Task requirements → Pictures excluded, please transcribe exactly the lines from the one with "[(177,382),(175,393),(197,397),(198,385),(177,382)]" through the end of the records below, and nothing more.
..........
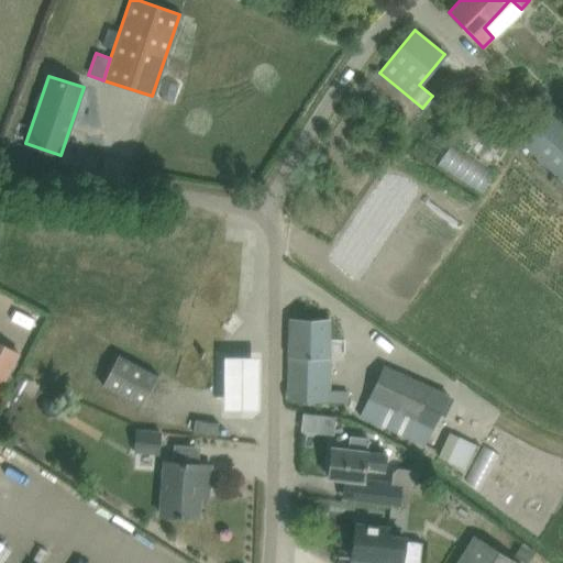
[(562,181),(562,123),(550,111),(520,143),(528,150),(562,181)]
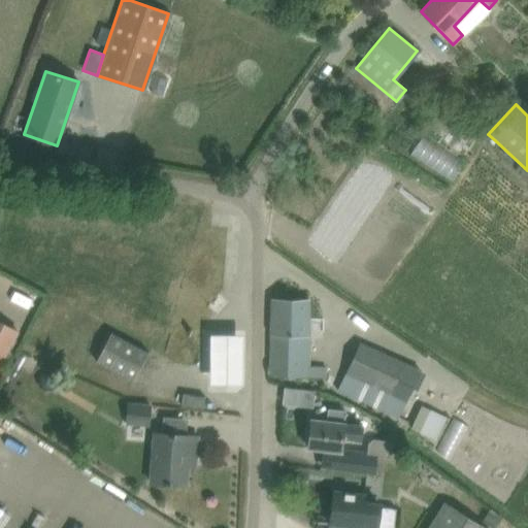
[(417,158),(458,188),(470,170),(430,140),(417,158)]
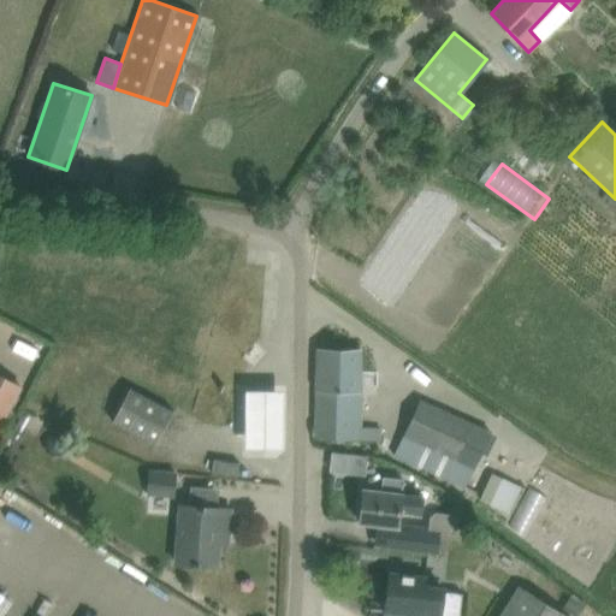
[(359,350),(317,349),(315,390),(314,438),(378,440),(378,427),(359,427),(359,350)]
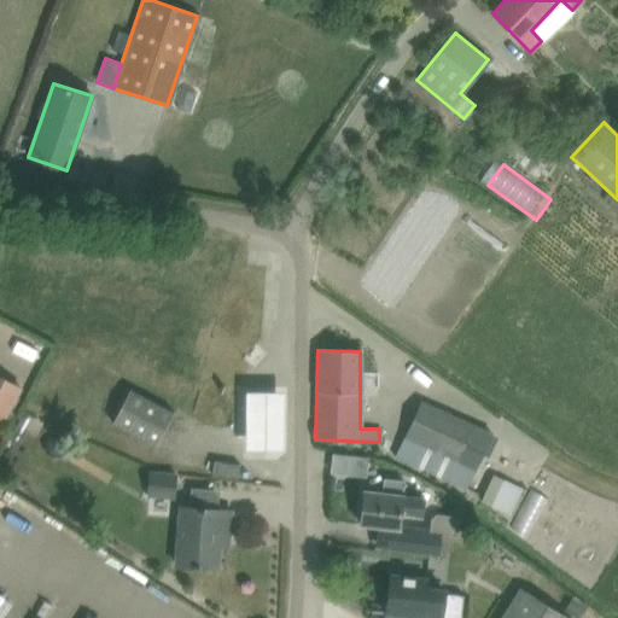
[(0,374),(0,426),(22,386),(0,374)]
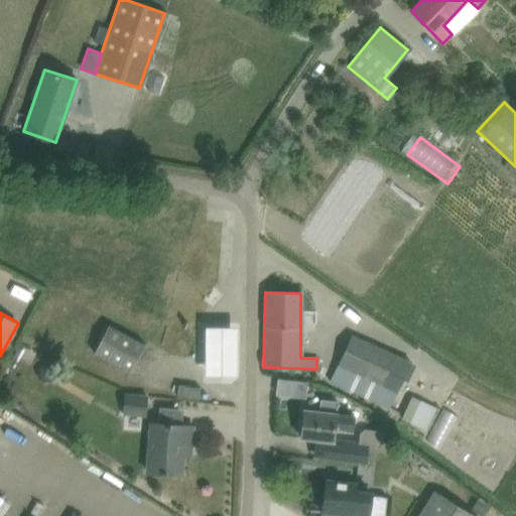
[(93,353),(128,371),(143,344),(107,326),(93,353)]
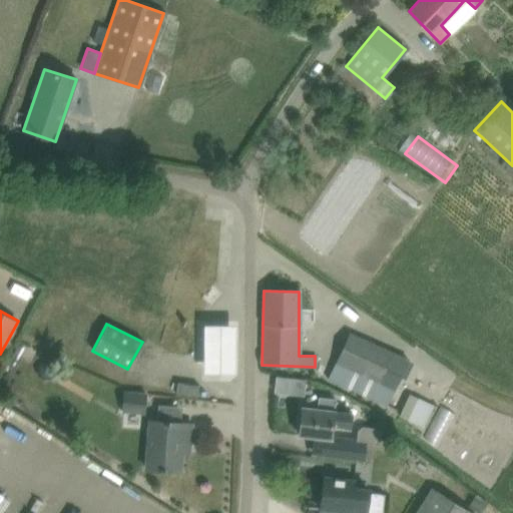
[(213,329),(213,377),(245,376),(245,329),(213,329)]
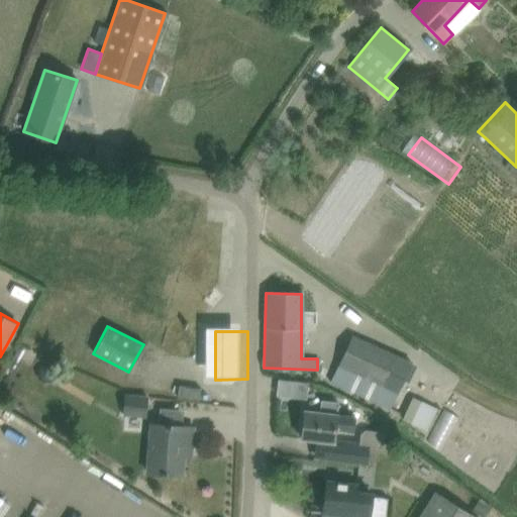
[(391,410),(401,388),(412,364),(370,344),(351,335),(337,365),(330,382),(391,410)]
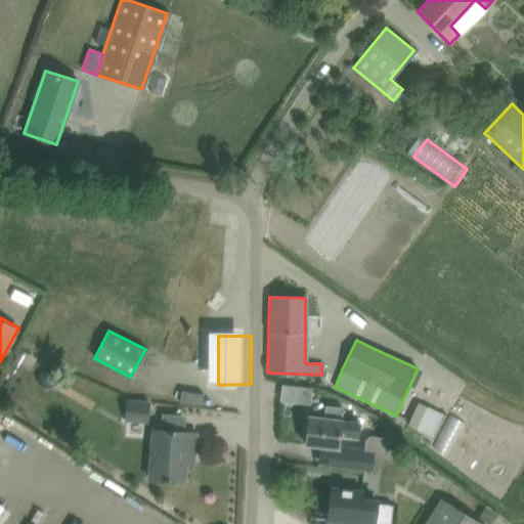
[(40,373),(37,378),(39,384),(44,388),(51,386),(54,380),(52,374),(47,370),(40,373)]
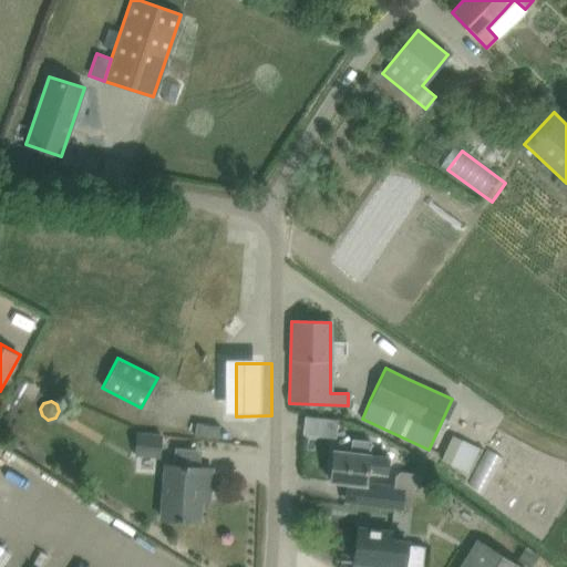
[(307,413),(305,426),(317,429),(319,415),(307,413)]
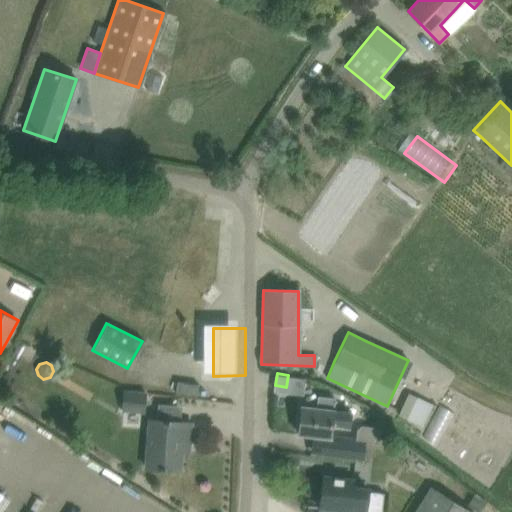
[(177,382),(175,393),(197,397),(198,385),(177,382)]
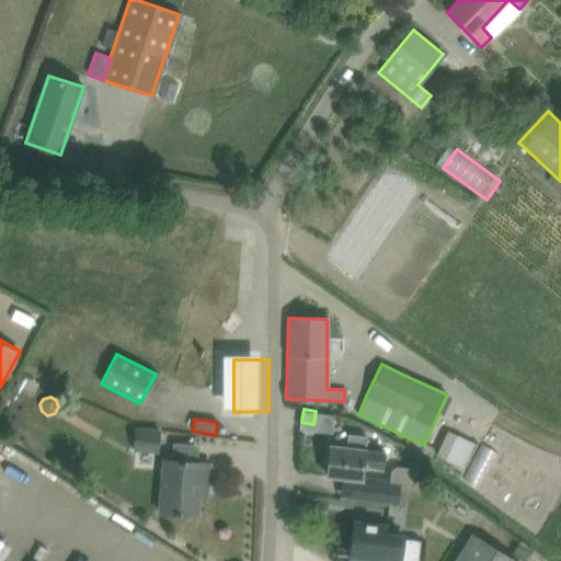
[(135,421),(133,449),(158,451),(160,423),(135,421)]
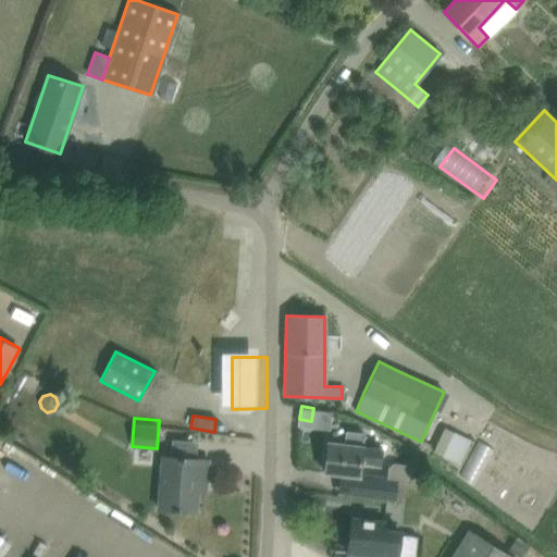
[(454,433),(444,428),(432,450),(460,466),(471,441),(454,433)]
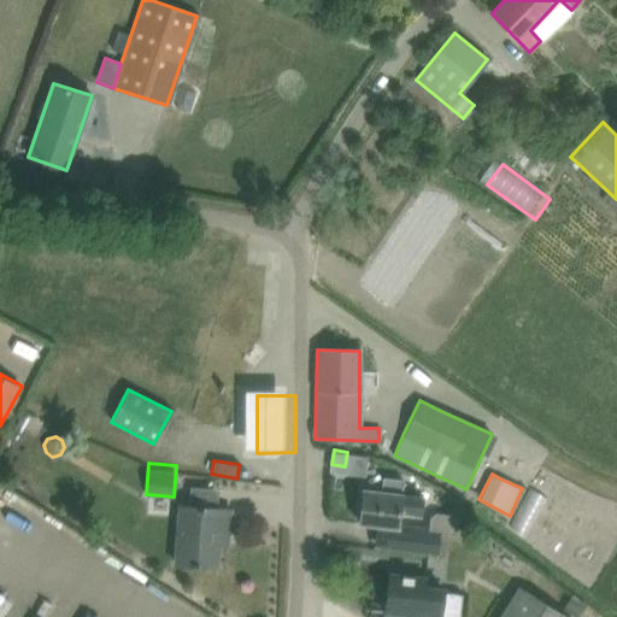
[(359,524),(382,527),(398,528),(400,512),(421,515),(423,497),(386,492),(363,489),(359,524)]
..........
Response →
[(177,382),(175,393),(197,397),(198,385),(177,382)]
[(135,421),(133,449),(158,451),(160,423),(135,421)]
[(454,433),(444,428),(432,450),(460,466),(471,441),(454,433)]
[(359,524),(382,527),(398,528),(400,512),(421,515),(423,497),(386,492),(363,489),(359,524)]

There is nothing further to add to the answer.